■ Dataset:
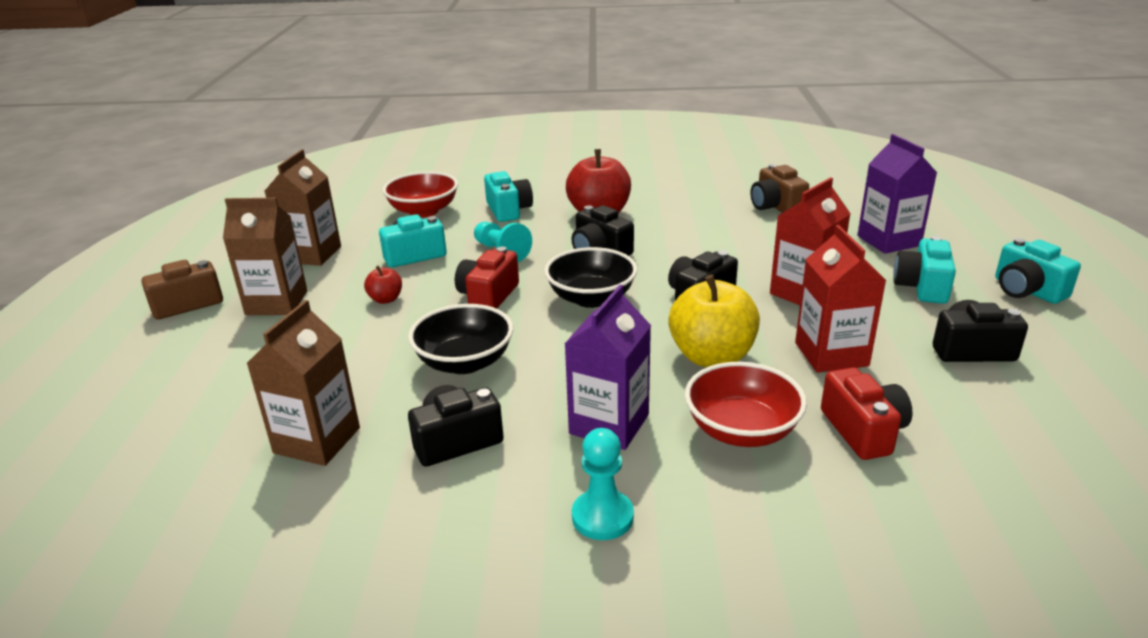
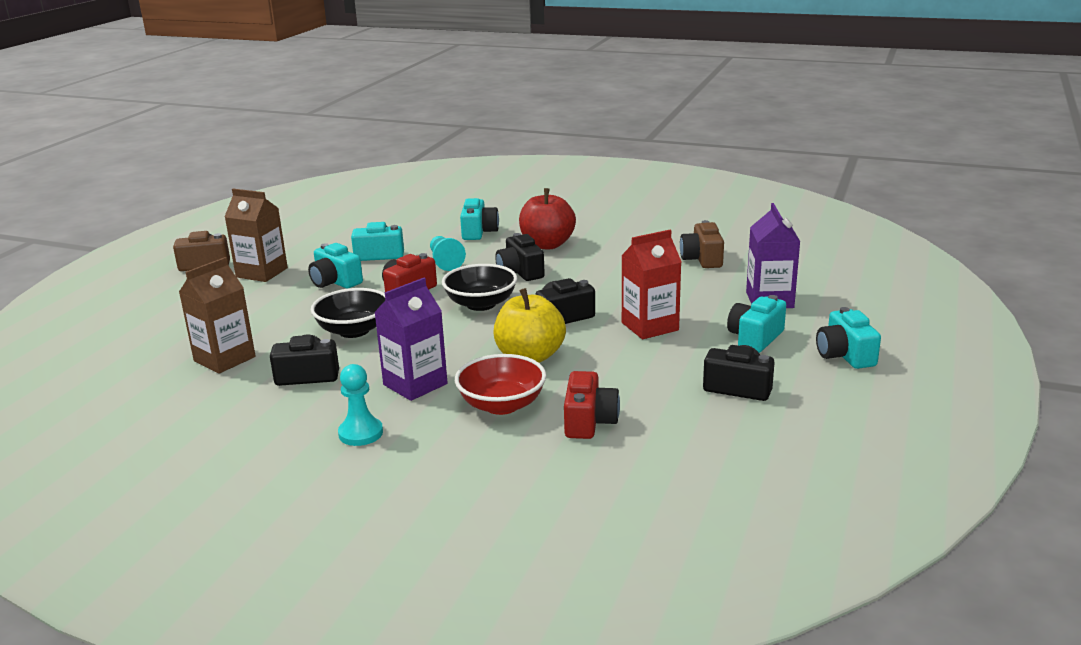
camera: 20 degrees right, 5 degrees down
(312, 254) = (309, 243): brown carton -> none
(386, 299) = (335, 282): red apple -> turquoise camera
(423, 211) = (414, 224): red bowl -> none
(831, 354) = (622, 371): red carton -> none

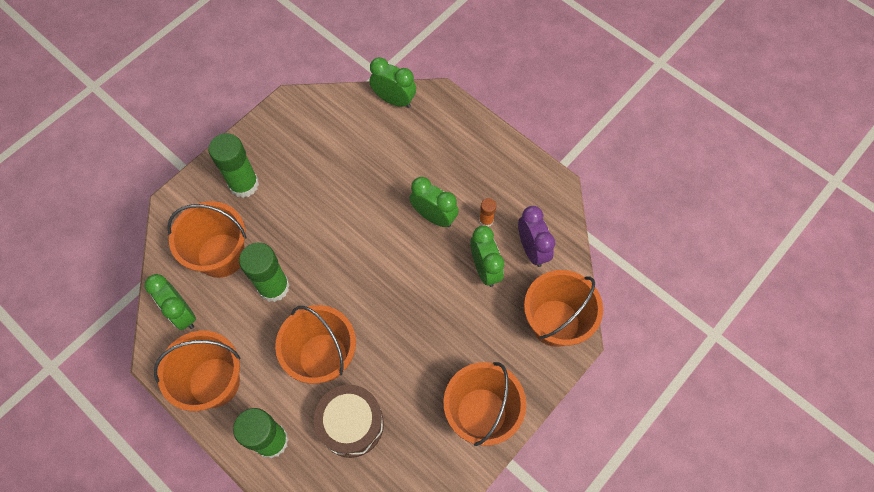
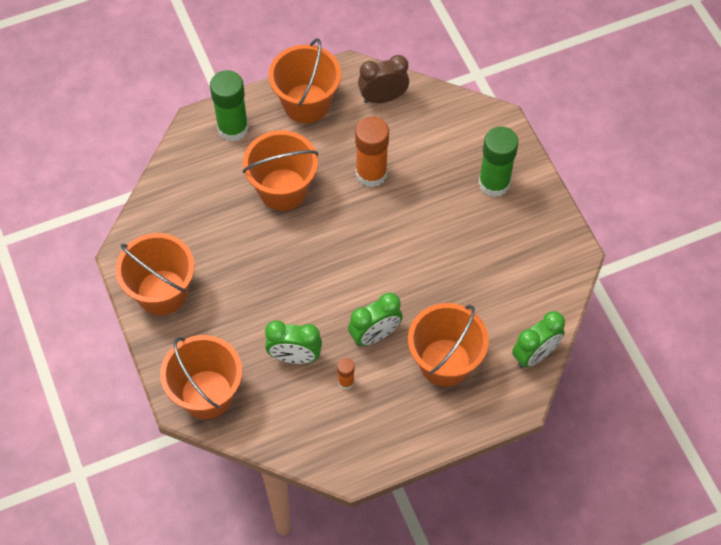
camera: 115 degrees right, 5 degrees down
(182, 313) = (383, 98): green clock -> brown clock
(221, 255) = (425, 143): orange bucket -> orange bucket (445, 362)
(273, 287) = (371, 173): green glue stick -> orange glue stick
(351, 424) = (212, 189): brown drum -> none
(532, 249) = (292, 410): purple clock -> none

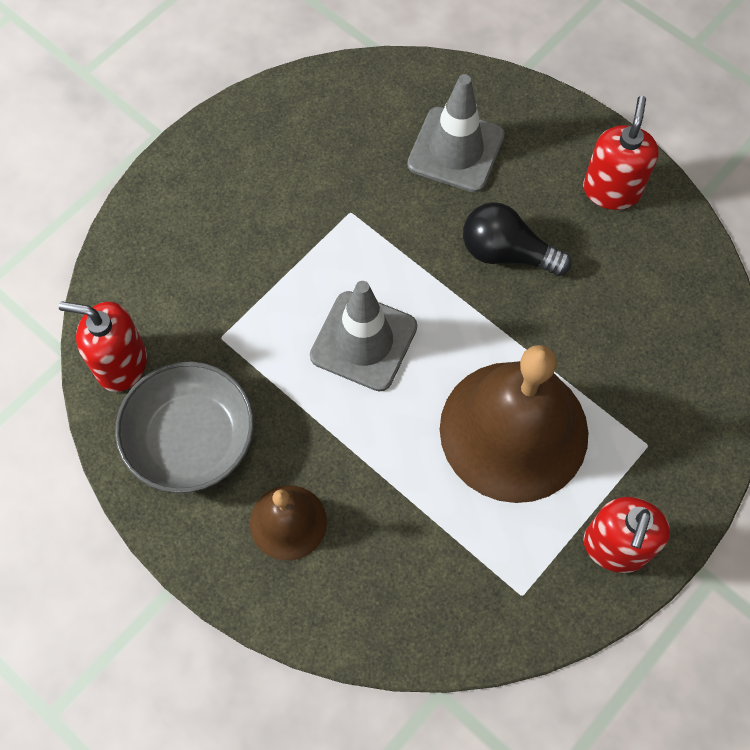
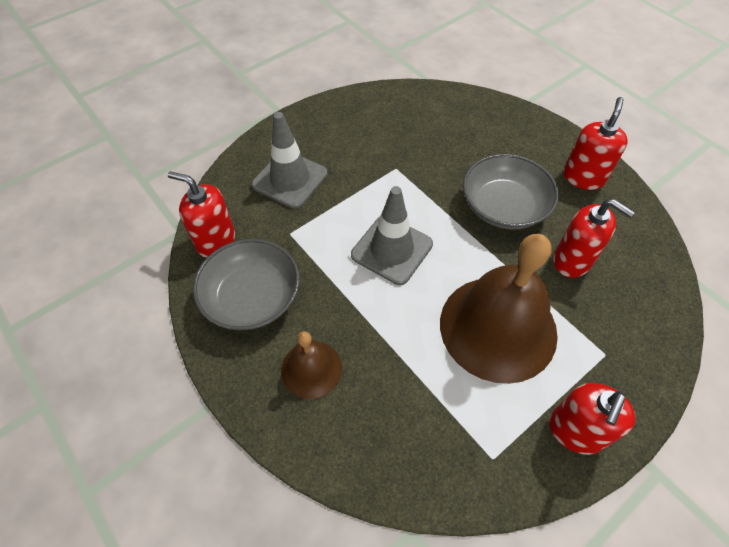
camera: 10 degrees right, 10 degrees down
(456, 150) = (474, 141): grey traffic cone -> grey traffic cone (290, 179)
(506, 253) = (504, 207): black light bulb -> grey bowl
(602, 321) = (572, 260): none -> red soap dispenser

■ Activity: Go through the listing above and find each line containing the string "orange"; copy those lines.

■ Task solution:
(221, 255) = (425, 143): orange bucket -> orange bucket (445, 362)
(273, 287) = (371, 173): green glue stick -> orange glue stick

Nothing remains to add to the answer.